--- BEGIN Provided data ---
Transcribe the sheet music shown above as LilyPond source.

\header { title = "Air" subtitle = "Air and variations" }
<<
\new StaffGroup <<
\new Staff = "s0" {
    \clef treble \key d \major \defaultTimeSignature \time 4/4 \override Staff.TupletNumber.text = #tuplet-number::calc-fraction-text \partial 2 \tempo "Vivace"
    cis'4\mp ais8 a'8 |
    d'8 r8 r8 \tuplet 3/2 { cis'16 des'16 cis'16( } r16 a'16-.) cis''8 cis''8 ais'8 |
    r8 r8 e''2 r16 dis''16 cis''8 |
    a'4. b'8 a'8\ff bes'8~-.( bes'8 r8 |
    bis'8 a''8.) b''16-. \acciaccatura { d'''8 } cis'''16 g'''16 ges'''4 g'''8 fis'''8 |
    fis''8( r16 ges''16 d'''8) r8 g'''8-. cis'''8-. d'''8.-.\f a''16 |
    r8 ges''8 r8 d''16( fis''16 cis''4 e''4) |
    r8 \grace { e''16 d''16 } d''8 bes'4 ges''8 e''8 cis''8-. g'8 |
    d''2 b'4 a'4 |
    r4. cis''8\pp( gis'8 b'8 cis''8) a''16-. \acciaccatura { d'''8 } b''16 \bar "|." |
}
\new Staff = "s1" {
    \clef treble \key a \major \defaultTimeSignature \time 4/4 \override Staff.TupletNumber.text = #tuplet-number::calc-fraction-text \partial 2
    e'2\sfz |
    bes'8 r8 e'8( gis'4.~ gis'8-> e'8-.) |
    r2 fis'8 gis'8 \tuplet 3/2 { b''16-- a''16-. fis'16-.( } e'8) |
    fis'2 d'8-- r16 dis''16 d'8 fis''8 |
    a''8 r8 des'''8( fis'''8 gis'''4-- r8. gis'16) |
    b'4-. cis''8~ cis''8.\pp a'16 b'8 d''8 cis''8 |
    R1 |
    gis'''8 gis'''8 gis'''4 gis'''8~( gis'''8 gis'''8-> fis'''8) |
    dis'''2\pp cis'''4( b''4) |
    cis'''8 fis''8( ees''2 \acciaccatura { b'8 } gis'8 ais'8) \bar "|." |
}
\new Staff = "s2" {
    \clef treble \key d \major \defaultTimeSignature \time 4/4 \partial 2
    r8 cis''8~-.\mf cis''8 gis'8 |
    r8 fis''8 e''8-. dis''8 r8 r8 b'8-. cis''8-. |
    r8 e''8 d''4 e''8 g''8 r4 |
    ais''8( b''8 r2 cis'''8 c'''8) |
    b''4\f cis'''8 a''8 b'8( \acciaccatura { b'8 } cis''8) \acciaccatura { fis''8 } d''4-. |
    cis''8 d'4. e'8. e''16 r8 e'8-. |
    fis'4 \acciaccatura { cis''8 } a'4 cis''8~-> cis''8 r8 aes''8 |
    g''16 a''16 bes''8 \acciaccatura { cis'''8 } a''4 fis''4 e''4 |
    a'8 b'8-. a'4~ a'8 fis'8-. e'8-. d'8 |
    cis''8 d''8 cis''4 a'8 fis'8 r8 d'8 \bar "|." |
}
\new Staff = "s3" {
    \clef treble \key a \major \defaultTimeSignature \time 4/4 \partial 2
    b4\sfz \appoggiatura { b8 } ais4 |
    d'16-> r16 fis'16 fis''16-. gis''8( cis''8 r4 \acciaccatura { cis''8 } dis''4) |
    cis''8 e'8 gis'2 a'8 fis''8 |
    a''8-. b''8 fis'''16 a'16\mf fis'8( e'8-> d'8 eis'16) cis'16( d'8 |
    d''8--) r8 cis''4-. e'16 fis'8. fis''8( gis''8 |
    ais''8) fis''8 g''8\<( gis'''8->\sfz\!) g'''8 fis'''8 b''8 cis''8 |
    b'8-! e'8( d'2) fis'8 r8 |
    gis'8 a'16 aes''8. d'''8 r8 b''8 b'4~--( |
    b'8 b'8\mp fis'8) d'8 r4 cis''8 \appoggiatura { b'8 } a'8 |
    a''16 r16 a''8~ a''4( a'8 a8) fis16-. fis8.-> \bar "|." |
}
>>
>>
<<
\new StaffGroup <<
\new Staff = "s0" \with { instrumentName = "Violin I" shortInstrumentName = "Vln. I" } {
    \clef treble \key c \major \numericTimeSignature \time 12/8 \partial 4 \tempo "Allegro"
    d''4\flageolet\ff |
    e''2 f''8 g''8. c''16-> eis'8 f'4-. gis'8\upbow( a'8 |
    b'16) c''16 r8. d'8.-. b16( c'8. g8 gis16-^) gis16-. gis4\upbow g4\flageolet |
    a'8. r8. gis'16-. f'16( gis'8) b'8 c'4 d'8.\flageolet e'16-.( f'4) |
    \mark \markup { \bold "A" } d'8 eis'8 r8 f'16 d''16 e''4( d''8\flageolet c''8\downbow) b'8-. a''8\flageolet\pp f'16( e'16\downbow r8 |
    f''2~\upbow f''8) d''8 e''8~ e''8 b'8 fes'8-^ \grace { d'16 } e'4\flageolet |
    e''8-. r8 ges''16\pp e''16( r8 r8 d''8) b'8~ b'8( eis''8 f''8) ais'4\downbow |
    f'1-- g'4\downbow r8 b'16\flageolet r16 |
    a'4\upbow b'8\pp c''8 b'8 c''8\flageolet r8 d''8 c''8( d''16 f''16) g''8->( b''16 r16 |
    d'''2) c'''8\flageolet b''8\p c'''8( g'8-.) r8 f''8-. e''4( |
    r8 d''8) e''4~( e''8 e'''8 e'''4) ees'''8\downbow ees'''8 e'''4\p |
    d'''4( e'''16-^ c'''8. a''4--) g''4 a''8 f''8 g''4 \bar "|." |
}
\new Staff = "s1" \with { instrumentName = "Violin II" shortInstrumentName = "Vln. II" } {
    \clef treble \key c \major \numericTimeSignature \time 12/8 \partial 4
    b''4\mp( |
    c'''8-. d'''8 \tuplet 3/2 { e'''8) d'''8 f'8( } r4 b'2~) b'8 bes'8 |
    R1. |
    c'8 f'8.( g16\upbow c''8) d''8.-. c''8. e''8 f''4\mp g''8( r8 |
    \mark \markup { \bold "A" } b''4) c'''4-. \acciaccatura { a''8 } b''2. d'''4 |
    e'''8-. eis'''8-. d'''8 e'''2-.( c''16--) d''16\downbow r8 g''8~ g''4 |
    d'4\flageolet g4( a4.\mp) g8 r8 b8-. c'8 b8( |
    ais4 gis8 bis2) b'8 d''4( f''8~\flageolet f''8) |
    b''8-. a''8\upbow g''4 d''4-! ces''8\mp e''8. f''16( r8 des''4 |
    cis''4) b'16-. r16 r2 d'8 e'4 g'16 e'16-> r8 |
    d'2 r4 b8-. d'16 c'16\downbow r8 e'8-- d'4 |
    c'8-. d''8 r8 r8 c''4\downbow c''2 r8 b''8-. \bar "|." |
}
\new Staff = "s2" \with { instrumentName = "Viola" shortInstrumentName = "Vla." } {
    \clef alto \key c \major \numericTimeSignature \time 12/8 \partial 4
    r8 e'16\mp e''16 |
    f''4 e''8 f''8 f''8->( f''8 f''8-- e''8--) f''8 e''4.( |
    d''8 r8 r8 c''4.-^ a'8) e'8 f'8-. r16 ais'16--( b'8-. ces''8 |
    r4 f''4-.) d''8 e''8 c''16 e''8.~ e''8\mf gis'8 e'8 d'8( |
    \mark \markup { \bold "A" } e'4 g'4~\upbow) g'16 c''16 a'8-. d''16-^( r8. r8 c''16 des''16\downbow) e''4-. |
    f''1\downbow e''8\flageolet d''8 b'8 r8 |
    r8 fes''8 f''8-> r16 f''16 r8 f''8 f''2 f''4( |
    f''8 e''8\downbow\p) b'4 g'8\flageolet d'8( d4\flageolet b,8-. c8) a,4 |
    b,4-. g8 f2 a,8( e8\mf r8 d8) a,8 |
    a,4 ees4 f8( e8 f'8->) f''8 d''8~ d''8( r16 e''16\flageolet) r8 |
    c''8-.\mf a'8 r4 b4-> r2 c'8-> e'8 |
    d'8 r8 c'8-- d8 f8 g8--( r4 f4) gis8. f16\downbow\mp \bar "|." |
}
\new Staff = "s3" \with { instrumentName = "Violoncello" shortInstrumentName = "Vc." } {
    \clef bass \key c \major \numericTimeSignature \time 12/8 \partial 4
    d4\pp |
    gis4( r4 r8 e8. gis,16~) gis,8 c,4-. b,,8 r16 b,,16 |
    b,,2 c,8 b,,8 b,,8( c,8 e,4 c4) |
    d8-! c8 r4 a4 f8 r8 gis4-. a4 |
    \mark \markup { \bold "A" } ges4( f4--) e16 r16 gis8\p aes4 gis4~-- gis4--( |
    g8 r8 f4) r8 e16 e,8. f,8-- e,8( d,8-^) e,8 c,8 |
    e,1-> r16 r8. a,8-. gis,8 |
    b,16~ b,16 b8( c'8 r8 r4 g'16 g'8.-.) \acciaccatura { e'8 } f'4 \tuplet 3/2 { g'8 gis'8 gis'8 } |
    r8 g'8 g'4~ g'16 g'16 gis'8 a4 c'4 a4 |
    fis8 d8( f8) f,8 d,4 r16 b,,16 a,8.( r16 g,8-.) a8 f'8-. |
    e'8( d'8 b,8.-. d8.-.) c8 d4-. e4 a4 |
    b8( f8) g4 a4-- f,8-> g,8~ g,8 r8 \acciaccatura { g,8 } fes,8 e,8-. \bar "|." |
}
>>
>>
--- END Provided data ---
Pick out every line in the items above that contains the string "treble", and copy each one.

    \clef treble \key d \major \defaultTimeSignature \time 4/4 \override Staff.TupletNumber.text = #tuplet-number::calc-fraction-text \partial 2 \tempo "Vivace"
    \clef treble \key a \major \defaultTimeSignature \time 4/4 \override Staff.TupletNumber.text = #tuplet-number::calc-fraction-text \partial 2
    \clef treble \key d \major \defaultTimeSignature \time 4/4 \partial 2
    \clef treble \key a \major \defaultTimeSignature \time 4/4 \partial 2
    \clef treble \key c \major \numericTimeSignature \time 12/8 \partial 4 \tempo "Allegro"
    \clef treble \key c \major \numericTimeSignature \time 12/8 \partial 4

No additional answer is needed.